━━ Input material

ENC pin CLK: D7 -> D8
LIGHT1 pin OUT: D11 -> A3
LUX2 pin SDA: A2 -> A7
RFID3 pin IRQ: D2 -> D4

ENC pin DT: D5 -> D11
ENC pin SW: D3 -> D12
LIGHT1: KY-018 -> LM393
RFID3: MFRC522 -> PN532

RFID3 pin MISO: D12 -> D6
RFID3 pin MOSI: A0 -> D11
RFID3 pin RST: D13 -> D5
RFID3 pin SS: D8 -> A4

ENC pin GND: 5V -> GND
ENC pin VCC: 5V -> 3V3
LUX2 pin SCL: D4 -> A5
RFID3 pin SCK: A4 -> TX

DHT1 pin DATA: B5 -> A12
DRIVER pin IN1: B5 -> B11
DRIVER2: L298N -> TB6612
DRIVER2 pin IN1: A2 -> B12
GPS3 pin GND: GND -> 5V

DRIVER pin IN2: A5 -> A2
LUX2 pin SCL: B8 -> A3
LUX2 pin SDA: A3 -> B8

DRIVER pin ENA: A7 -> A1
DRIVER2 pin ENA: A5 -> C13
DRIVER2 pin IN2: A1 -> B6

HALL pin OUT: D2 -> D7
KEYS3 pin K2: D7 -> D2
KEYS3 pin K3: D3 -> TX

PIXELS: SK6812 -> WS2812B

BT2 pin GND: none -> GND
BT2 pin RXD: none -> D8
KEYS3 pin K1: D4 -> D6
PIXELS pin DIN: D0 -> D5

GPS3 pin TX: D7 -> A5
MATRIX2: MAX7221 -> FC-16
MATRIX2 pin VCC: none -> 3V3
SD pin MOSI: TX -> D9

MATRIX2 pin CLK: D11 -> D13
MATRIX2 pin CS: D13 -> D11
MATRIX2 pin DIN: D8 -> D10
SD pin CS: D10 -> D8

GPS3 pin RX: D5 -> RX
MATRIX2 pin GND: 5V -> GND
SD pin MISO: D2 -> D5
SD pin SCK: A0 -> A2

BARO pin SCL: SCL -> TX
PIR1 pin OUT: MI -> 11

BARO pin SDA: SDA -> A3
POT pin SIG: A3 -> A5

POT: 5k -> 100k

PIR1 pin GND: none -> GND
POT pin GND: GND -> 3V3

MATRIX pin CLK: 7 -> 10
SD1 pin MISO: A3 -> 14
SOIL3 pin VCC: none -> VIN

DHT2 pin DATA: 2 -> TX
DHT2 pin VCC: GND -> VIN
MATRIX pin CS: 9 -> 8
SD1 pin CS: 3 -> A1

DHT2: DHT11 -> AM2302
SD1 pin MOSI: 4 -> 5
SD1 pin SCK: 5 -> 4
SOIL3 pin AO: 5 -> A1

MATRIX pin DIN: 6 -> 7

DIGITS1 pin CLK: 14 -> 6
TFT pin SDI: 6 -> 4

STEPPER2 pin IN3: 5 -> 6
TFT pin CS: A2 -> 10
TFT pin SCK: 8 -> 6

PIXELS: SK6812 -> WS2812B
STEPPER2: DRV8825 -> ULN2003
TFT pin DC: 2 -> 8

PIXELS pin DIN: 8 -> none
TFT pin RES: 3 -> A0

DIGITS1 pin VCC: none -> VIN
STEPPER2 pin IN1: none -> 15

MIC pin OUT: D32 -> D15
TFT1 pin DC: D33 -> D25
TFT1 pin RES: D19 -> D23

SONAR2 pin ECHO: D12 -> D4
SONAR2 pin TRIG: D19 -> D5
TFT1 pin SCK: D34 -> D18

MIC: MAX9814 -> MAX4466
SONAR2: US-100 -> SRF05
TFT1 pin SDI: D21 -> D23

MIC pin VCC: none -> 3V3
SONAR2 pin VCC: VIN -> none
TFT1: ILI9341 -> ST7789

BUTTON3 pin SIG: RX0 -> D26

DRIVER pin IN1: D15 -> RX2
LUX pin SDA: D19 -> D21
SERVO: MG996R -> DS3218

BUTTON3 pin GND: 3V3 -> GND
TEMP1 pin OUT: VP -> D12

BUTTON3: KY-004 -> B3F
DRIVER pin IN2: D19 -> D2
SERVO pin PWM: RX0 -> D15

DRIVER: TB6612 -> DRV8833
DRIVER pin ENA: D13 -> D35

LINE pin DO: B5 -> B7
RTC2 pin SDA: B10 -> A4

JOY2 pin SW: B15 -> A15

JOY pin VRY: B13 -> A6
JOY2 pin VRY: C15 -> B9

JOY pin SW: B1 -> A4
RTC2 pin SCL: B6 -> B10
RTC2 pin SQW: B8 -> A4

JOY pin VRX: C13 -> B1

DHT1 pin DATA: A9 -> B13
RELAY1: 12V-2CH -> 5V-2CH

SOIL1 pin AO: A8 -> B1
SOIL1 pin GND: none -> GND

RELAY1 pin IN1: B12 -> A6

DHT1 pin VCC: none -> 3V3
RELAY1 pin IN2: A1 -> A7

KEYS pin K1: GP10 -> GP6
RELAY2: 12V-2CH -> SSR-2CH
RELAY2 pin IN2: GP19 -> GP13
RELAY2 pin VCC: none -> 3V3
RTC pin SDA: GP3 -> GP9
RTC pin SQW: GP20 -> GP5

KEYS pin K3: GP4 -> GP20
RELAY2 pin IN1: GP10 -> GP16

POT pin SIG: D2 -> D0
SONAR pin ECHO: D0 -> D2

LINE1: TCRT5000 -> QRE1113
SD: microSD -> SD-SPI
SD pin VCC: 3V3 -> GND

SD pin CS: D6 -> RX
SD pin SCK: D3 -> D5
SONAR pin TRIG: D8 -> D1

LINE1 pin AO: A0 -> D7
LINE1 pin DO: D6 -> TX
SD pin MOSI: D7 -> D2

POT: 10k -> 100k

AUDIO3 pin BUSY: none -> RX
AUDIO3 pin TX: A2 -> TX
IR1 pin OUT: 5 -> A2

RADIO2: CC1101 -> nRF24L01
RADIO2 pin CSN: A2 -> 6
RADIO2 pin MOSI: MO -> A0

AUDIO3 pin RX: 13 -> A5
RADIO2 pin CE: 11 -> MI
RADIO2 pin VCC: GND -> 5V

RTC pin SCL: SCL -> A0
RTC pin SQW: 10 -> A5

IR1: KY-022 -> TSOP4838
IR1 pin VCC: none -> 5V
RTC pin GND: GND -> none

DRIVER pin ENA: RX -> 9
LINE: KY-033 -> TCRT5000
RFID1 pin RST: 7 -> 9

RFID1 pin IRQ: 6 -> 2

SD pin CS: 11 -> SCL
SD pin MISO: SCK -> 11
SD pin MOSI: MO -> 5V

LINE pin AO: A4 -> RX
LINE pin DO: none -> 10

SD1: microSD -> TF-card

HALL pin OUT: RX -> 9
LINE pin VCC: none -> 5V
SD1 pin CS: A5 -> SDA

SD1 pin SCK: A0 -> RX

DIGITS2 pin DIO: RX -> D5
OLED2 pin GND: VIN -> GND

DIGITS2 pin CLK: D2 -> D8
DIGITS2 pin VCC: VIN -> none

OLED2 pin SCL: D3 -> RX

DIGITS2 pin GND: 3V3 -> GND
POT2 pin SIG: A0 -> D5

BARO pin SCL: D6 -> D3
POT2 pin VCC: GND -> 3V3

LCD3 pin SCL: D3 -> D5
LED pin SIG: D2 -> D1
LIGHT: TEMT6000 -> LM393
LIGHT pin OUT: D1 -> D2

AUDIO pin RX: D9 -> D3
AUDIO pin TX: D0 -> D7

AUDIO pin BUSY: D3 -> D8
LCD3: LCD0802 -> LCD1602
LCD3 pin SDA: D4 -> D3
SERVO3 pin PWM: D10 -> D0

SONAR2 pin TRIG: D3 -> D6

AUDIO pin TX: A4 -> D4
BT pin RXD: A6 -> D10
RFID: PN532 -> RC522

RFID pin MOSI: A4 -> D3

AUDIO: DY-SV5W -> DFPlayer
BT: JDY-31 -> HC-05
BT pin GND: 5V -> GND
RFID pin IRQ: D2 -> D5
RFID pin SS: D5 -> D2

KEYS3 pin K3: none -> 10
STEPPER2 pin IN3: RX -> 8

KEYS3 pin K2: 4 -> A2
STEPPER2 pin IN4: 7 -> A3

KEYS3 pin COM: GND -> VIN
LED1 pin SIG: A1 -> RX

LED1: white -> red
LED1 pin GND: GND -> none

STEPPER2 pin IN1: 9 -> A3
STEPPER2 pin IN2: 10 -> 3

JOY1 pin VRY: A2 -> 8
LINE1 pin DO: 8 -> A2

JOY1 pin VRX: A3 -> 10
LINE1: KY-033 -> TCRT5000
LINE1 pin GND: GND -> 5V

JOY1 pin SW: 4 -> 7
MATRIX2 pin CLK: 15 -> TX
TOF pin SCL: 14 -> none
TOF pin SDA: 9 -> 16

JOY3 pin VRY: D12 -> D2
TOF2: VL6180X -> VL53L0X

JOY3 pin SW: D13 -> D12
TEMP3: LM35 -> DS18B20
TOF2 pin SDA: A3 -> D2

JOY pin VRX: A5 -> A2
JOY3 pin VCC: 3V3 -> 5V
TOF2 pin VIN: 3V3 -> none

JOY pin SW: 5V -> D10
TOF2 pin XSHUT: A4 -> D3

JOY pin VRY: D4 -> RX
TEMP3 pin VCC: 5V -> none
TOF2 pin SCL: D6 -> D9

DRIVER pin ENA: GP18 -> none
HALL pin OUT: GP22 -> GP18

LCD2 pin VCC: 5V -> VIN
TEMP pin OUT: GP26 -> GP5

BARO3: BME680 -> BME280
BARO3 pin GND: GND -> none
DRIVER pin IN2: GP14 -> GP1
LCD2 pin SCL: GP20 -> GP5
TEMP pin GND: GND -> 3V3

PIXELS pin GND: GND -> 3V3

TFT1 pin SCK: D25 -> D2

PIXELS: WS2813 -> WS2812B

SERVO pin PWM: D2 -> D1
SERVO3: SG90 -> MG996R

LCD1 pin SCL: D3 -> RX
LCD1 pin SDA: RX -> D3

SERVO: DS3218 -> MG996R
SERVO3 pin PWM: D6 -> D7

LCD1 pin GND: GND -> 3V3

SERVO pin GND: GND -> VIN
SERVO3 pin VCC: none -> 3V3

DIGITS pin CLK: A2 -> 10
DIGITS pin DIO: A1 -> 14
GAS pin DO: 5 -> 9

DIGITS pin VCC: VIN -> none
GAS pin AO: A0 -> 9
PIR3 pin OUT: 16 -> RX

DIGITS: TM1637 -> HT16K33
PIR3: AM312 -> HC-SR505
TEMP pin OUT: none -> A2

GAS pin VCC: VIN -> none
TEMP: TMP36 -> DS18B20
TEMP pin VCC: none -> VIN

━━━━

> [Work task] Search the entries for the word "HALL", then list each line that holds it.

> [Task response]
HALL pin OUT: D2 -> D7
HALL pin OUT: RX -> 9
HALL pin OUT: GP22 -> GP18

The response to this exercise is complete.